▶ **Task instructions**: Each line in the data must be reproduced as written, except for any picture.

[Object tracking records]
========================================

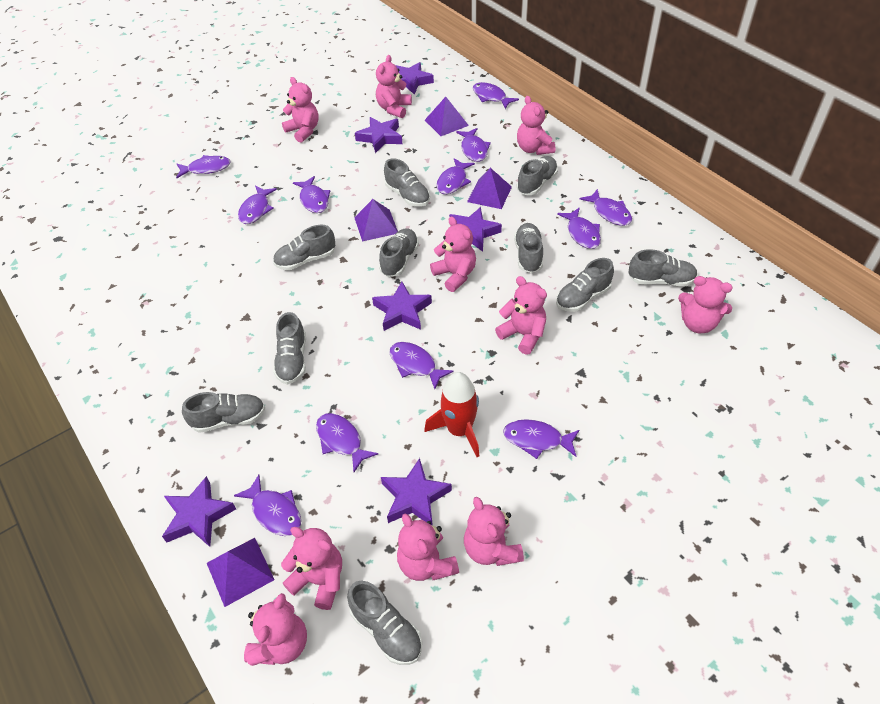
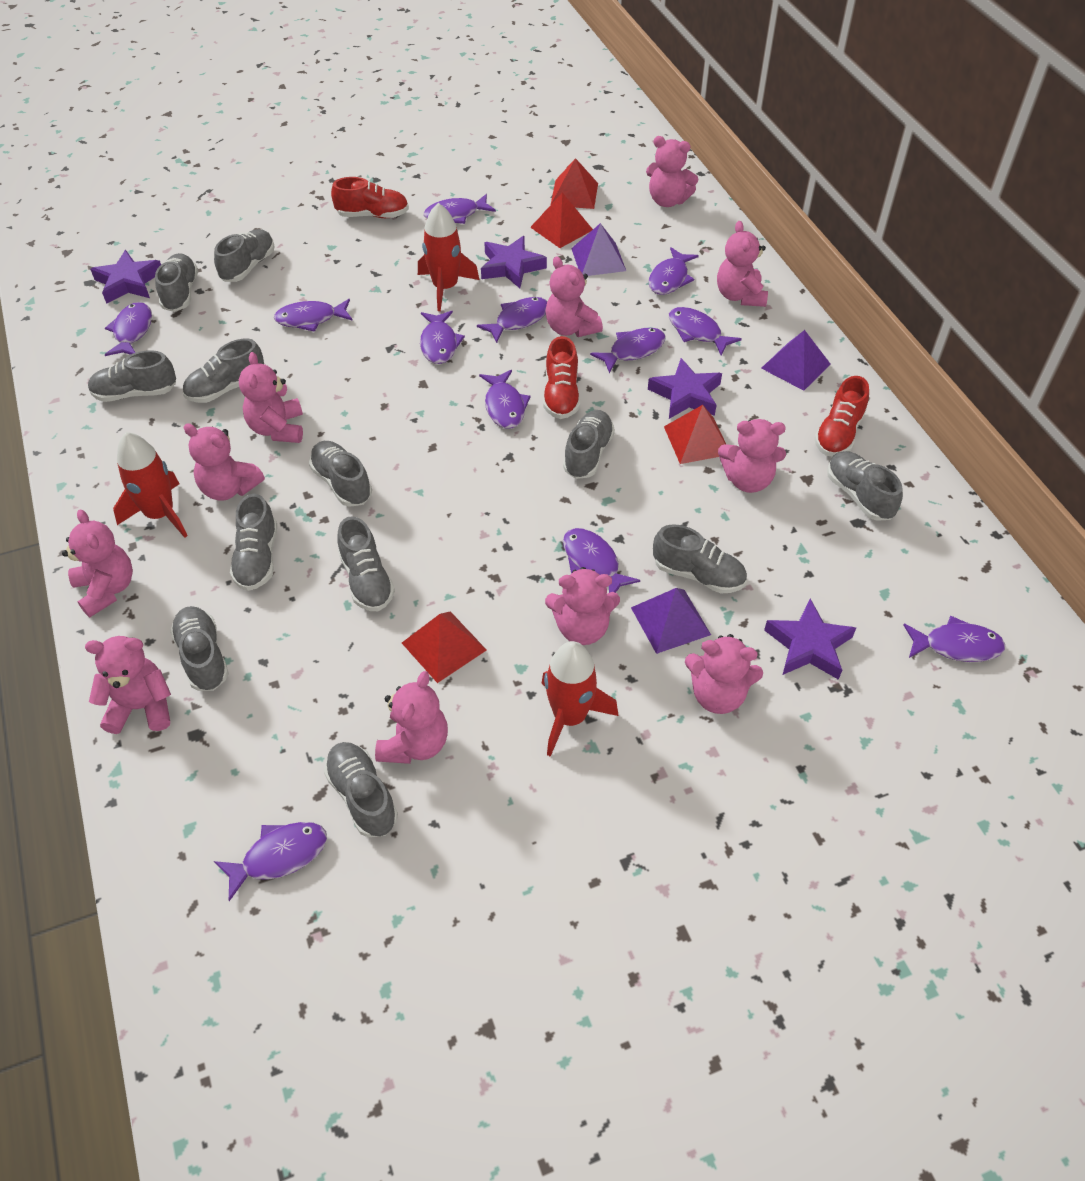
grey shoe: 10 -> 12
pink teddy bear: 10 -> 11
purple pyramid: 4 -> 3
purple star: 6 -> 4
red pyramid: 0 -> 4
red rocket: 1 -> 3
red shoe: 0 -> 3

========================================

▶ **Your solution**:
grey shoe: 10 -> 12
pink teddy bear: 10 -> 11
purple pyramid: 4 -> 3
purple star: 6 -> 4
red pyramid: 0 -> 4
red rocket: 1 -> 3
red shoe: 0 -> 3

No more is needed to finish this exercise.